TASK BRIEF:
Only the pictures are to be left out; write out the rest of the data exactly.

DATA SEGMENT:
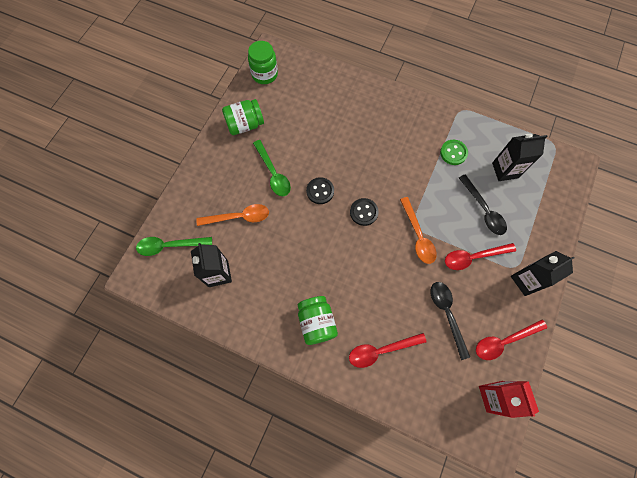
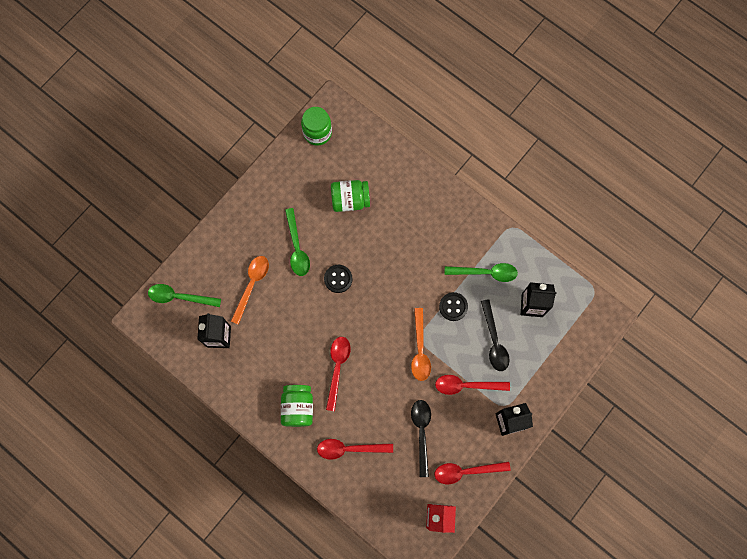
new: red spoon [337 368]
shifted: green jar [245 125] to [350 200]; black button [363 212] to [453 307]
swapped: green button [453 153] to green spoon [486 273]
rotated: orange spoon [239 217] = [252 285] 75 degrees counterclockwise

RESULT OF THIS EXERCISE:
new: red spoon [337 368]
shifted: green jar [245 125] to [350 200]; black button [363 212] to [453 307]
swapped: green button [453 153] to green spoon [486 273]
rotated: orange spoon [239 217] = [252 285] 75 degrees counterclockwise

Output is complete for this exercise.